A verbatim copy of every record is required, and no pictures should be included.

++++ Entries shown

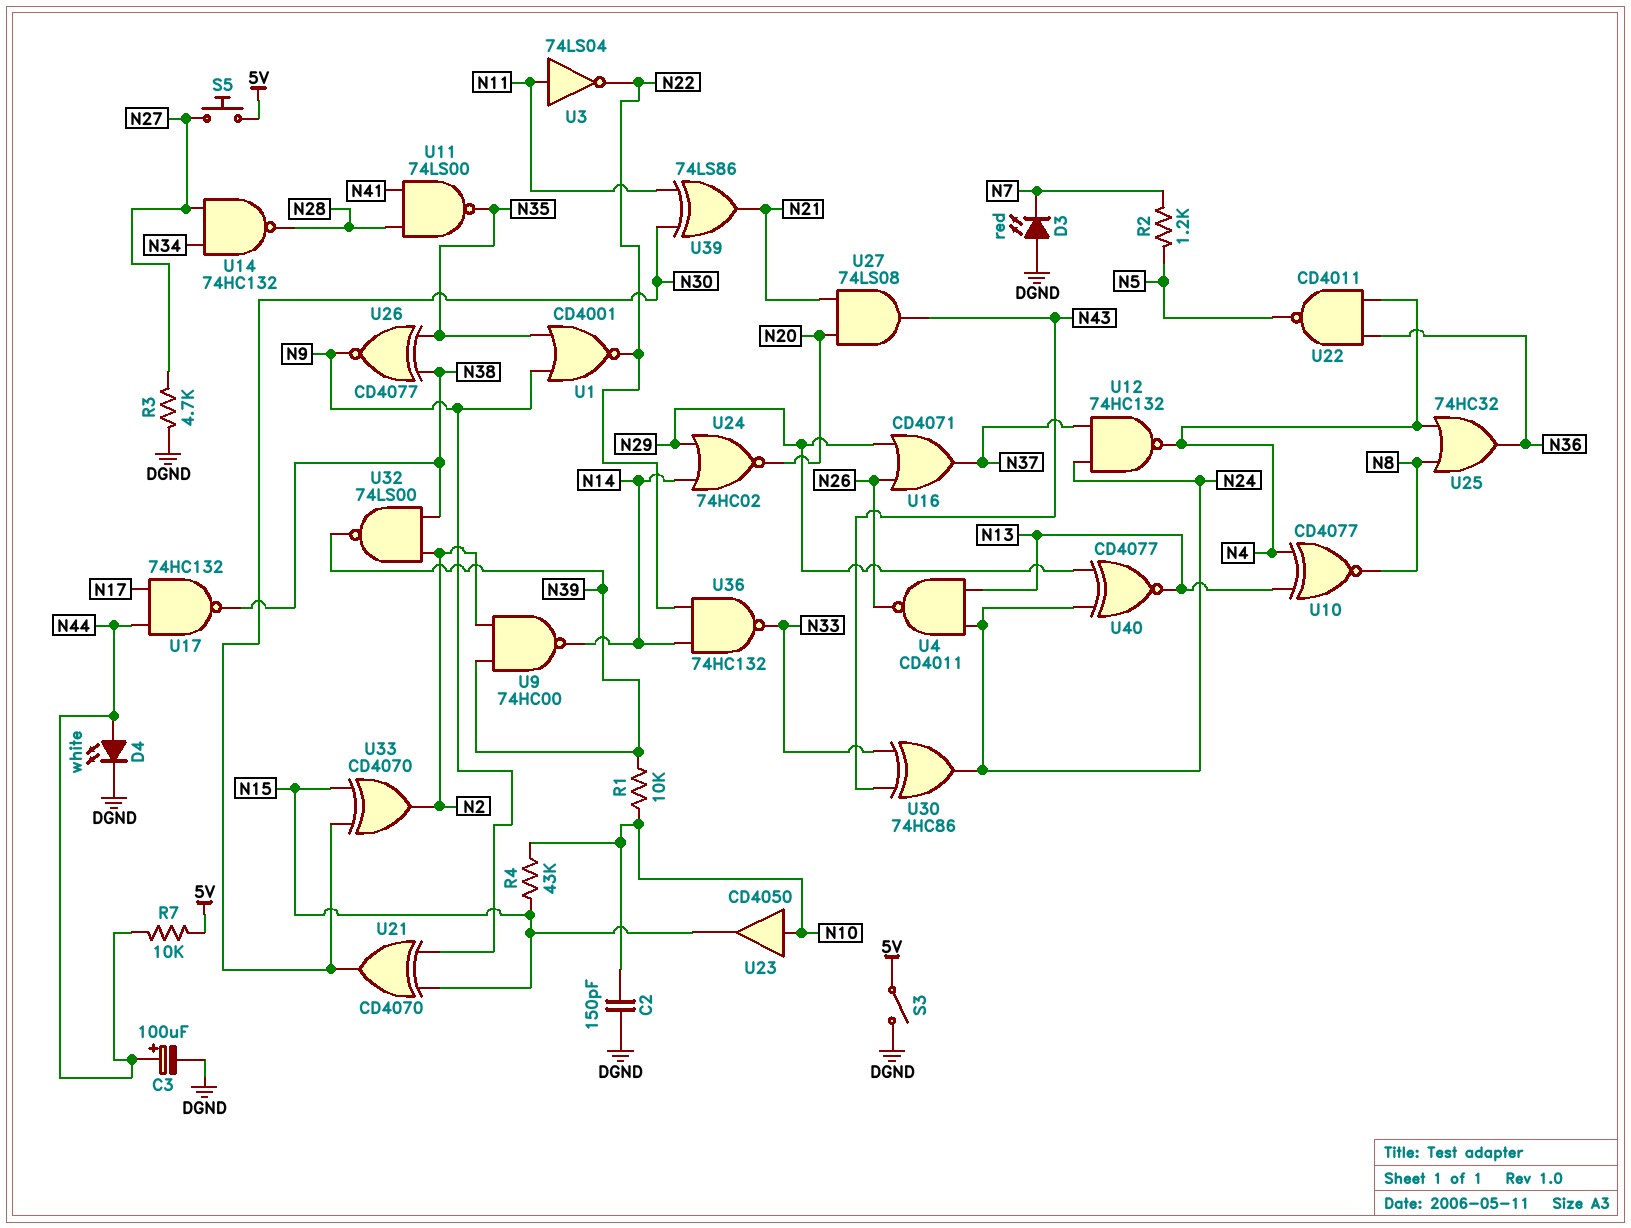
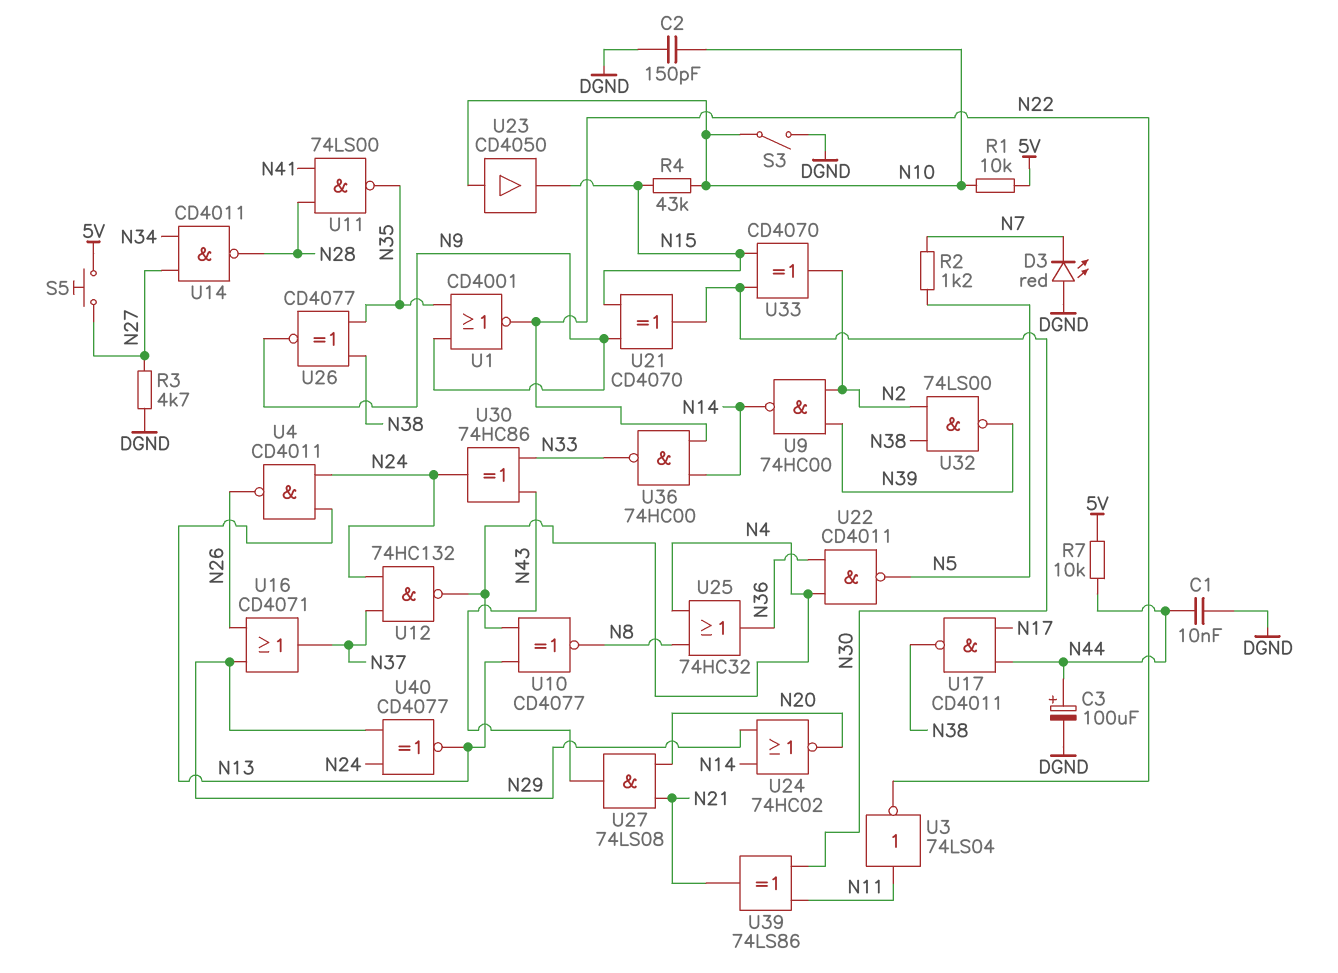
C1: none -> 10nF (DGND, N44)
D4: LED white (A N44, K DGND) -> none
R1: 10k (N10, N39) -> 10k (5V, N10)
S3: switch (5V, DGND) -> switch (DGND, N10)
U14: NAND 74HC132 (in N27, in N34, out N28) -> NAND CD4011 (in N27, in N34, out N28)
U17: NAND 74HC132 (in N17, in N44, out N38) -> NAND CD4011 (in N17, in N44, out N38)
U36: NAND 74HC132 (in N14, in N22, out N33) -> NAND 74HC00 (in N14, in N22, out N33)

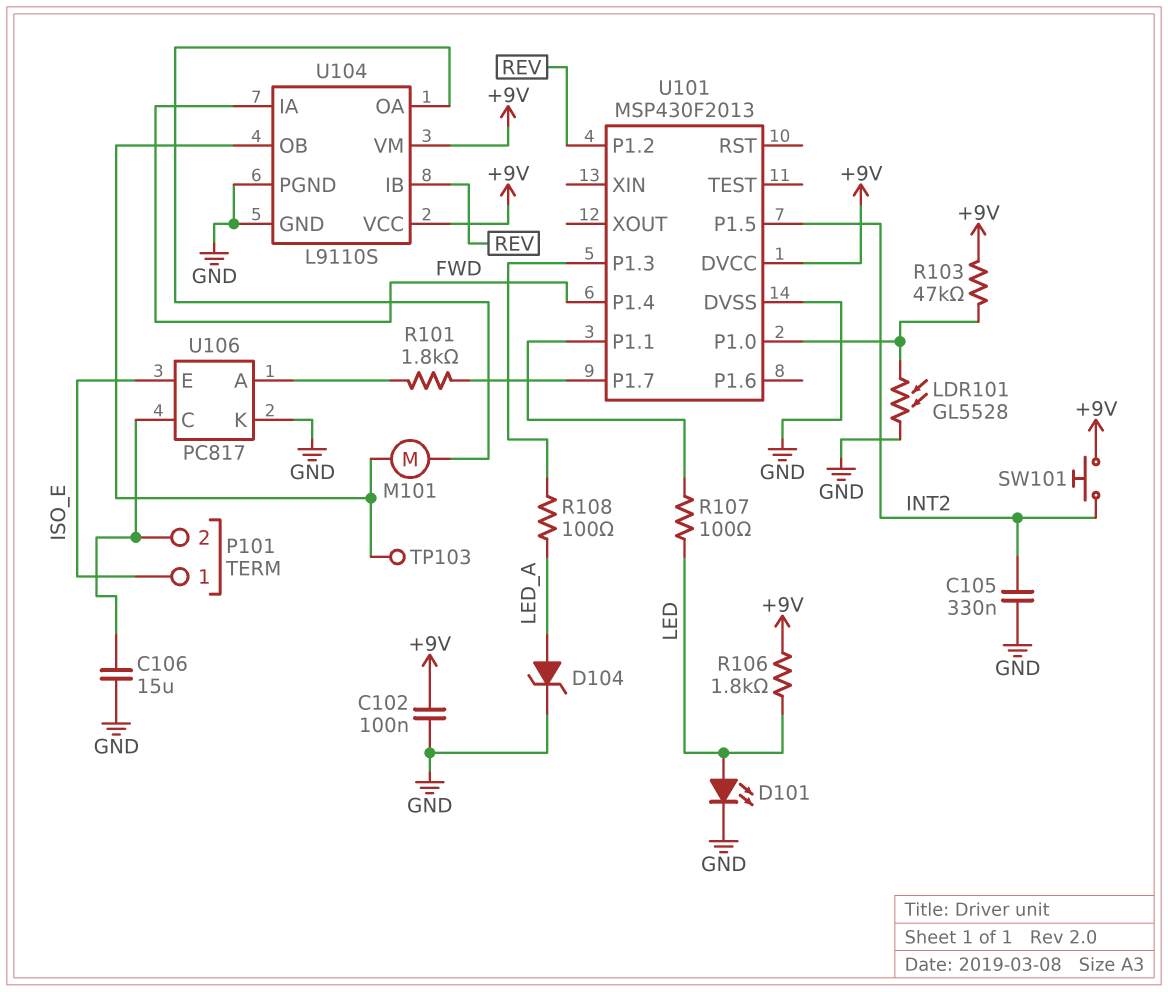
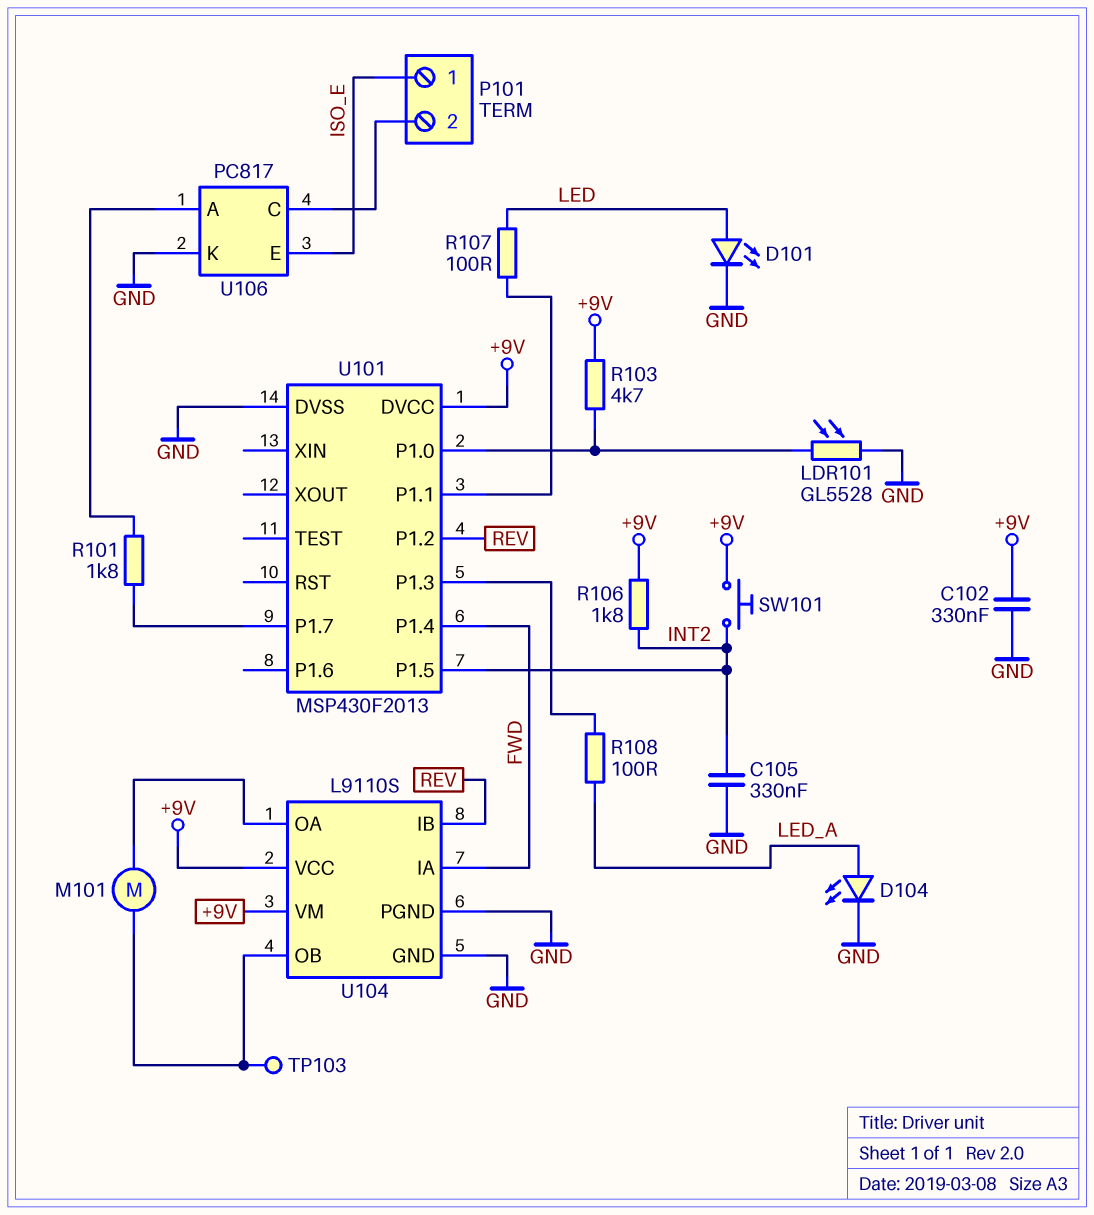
C102: 100nF (+9V, GND) -> 330nF (+9V, GND)
C106: 15uF (GND, P101/2) -> none
D104: zener (A LED_A, K GND) -> LED (A LED_A, K GND)
R103: 47k (+9V, U101/P1.0) -> 4.7k (+9V, U101/P1.0)
R106: 1.8k (+9V, LED) -> 1.8k (+9V, INT2)

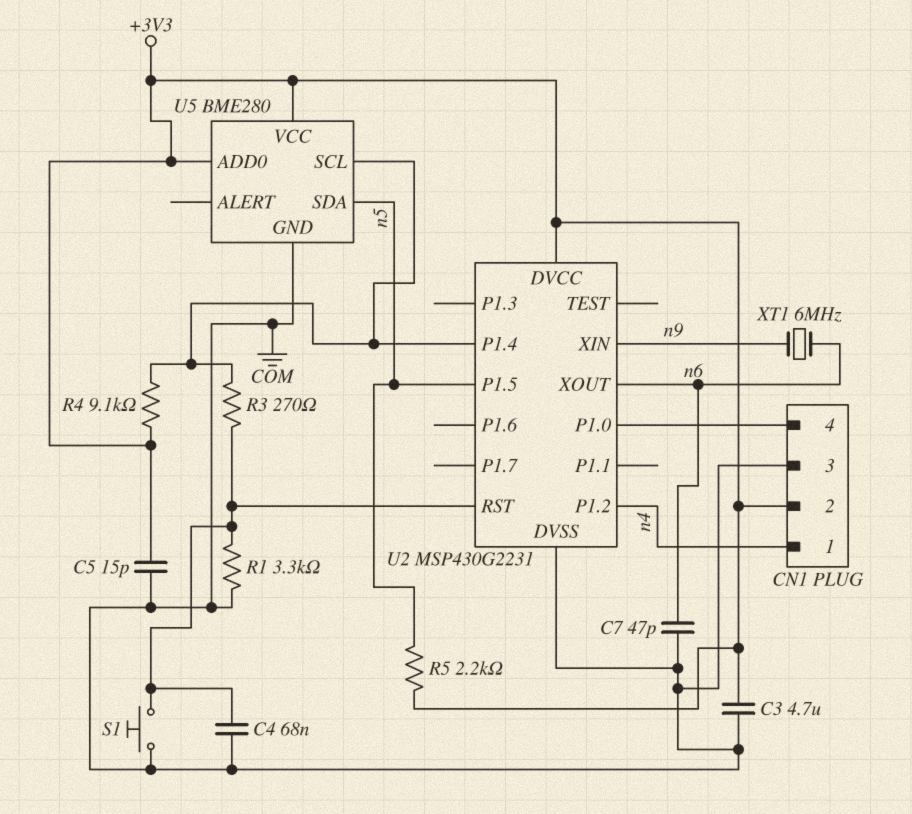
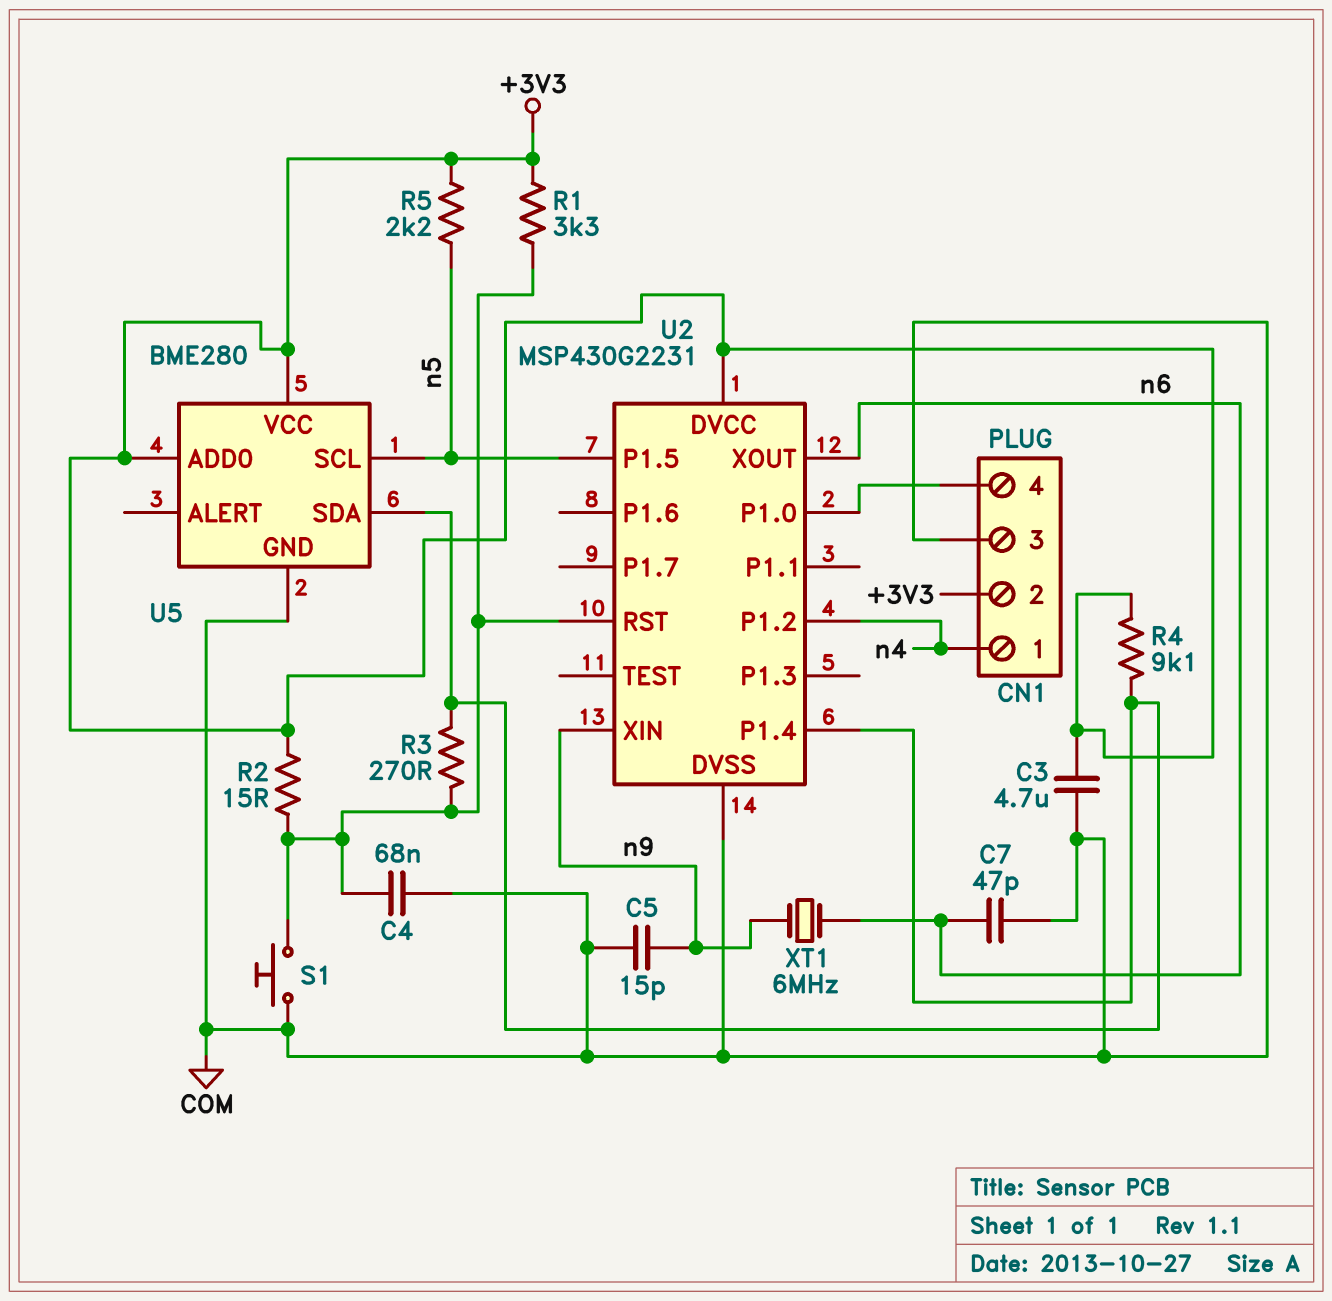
C5: 15pF (+3V3, COM) -> 15pF (COM, n9)
R1: 3.3k (COM, U2/RST) -> 3.3k (+3V3, U2/RST)
R2: none -> 15 (+3V3, U2/RST)
U5 pin SCL: U2/P1.4 -> n5
U5 pin SDA: n5 -> U2/P1.4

++++++++

Answer for this exercise:
C1: none -> 10nF (DGND, N44)
D4: LED white (A N44, K DGND) -> none
R1: 10k (N10, N39) -> 10k (5V, N10)
S3: switch (5V, DGND) -> switch (DGND, N10)
U14: NAND 74HC132 (in N27, in N34, out N28) -> NAND CD4011 (in N27, in N34, out N28)
U17: NAND 74HC132 (in N17, in N44, out N38) -> NAND CD4011 (in N17, in N44, out N38)
U36: NAND 74HC132 (in N14, in N22, out N33) -> NAND 74HC00 (in N14, in N22, out N33)

C102: 100nF (+9V, GND) -> 330nF (+9V, GND)
C106: 15uF (GND, P101/2) -> none
D104: zener (A LED_A, K GND) -> LED (A LED_A, K GND)
R103: 47k (+9V, U101/P1.0) -> 4.7k (+9V, U101/P1.0)
R106: 1.8k (+9V, LED) -> 1.8k (+9V, INT2)

C5: 15pF (+3V3, COM) -> 15pF (COM, n9)
R1: 3.3k (COM, U2/RST) -> 3.3k (+3V3, U2/RST)
R2: none -> 15 (+3V3, U2/RST)
U5 pin SCL: U2/P1.4 -> n5
U5 pin SDA: n5 -> U2/P1.4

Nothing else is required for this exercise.